*** Extracted material Section Begins ***

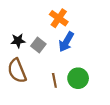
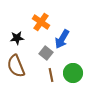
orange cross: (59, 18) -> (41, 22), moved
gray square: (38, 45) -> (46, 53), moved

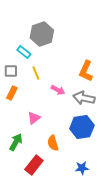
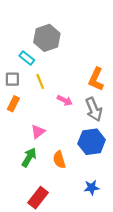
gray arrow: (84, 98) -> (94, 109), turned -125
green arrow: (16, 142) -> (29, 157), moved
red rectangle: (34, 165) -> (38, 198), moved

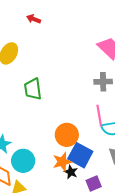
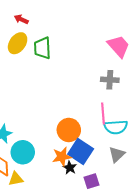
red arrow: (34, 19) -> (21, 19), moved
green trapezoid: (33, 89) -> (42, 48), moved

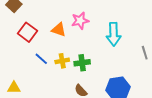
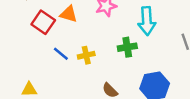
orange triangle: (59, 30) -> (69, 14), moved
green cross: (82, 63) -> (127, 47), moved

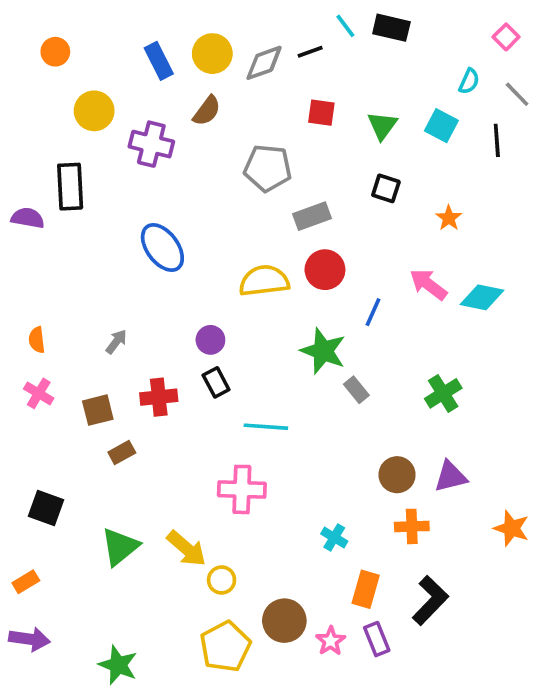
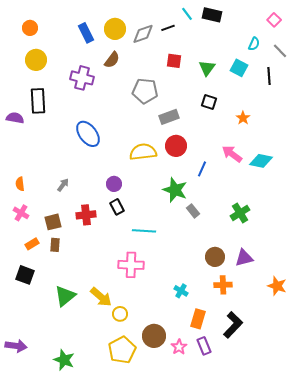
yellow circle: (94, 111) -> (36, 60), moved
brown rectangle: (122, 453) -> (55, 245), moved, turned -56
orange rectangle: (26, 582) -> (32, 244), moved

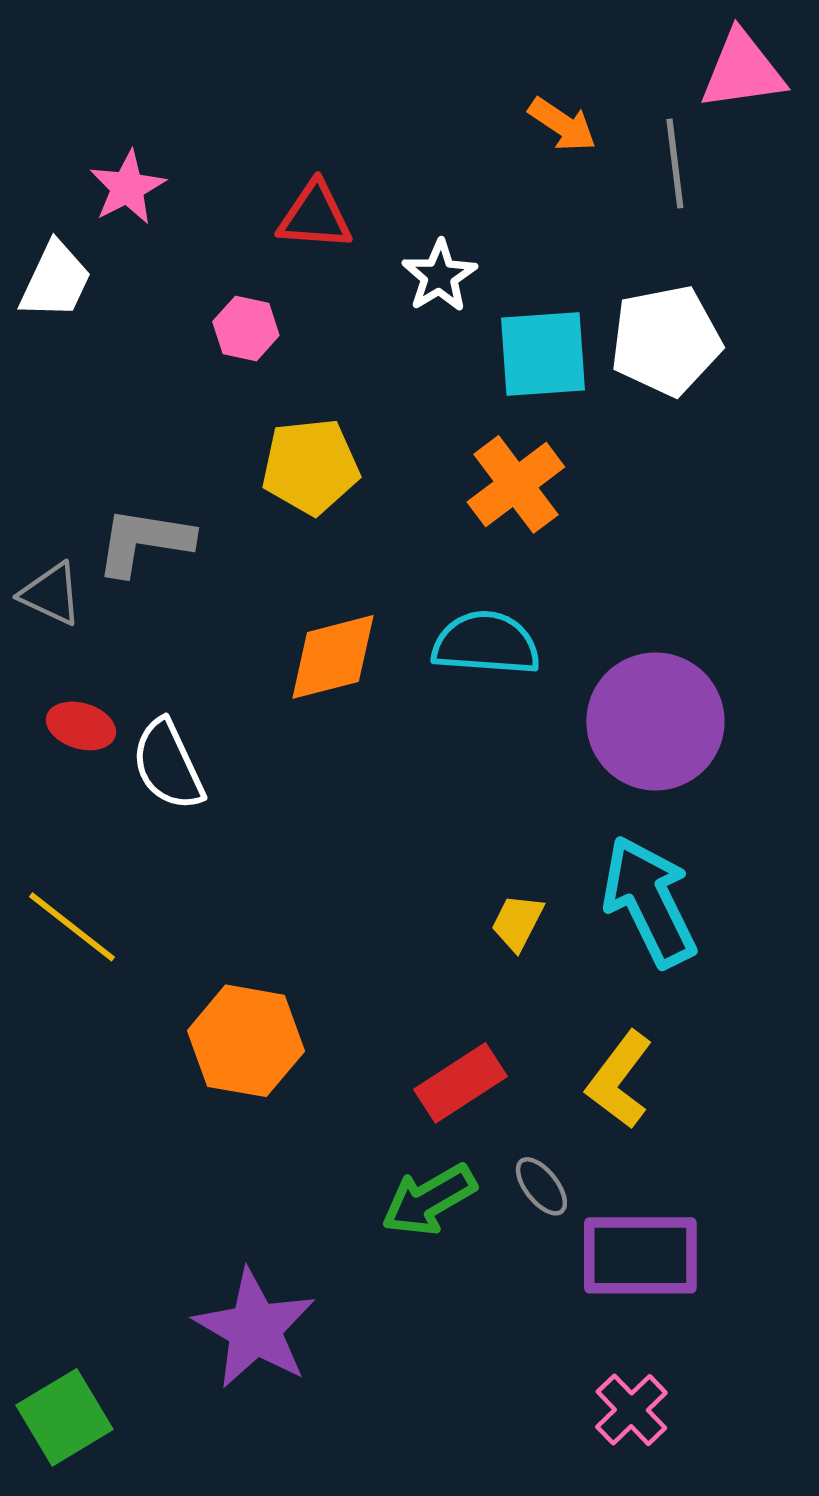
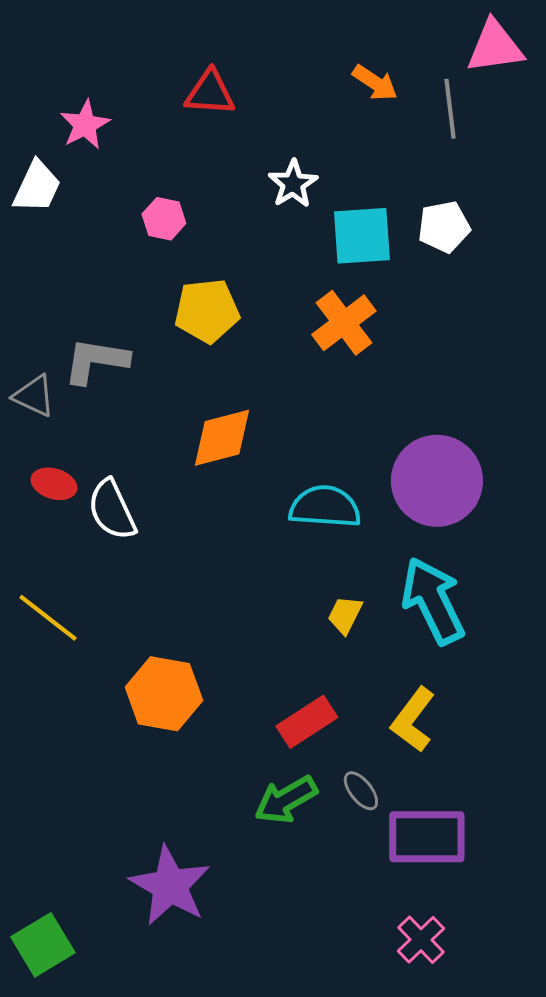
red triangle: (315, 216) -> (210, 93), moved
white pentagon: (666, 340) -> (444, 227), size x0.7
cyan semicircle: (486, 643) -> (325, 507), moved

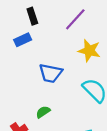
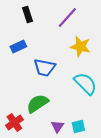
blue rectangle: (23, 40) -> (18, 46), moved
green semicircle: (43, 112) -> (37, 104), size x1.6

*** Extracted material Section Ends ***

Copy the data word for word and omit every picture.

orange cross: (59, 18) -> (41, 22), moved
gray square: (38, 45) -> (46, 53), moved

gray arrow: (84, 98) -> (94, 109), turned -125
green arrow: (16, 142) -> (29, 157), moved
red rectangle: (34, 165) -> (38, 198), moved

red arrow: (34, 19) -> (21, 19), moved
green trapezoid: (33, 89) -> (42, 48), moved

orange triangle: (59, 30) -> (69, 14), moved
green cross: (82, 63) -> (127, 47), moved

yellow circle: (94, 111) -> (36, 60), moved
brown rectangle: (122, 453) -> (55, 245), moved, turned -56
orange rectangle: (26, 582) -> (32, 244), moved

red triangle: (315, 216) -> (210, 93), moved
white pentagon: (666, 340) -> (444, 227), size x0.7
cyan semicircle: (486, 643) -> (325, 507), moved

blue rectangle: (23, 40) -> (18, 46), moved
green semicircle: (43, 112) -> (37, 104), size x1.6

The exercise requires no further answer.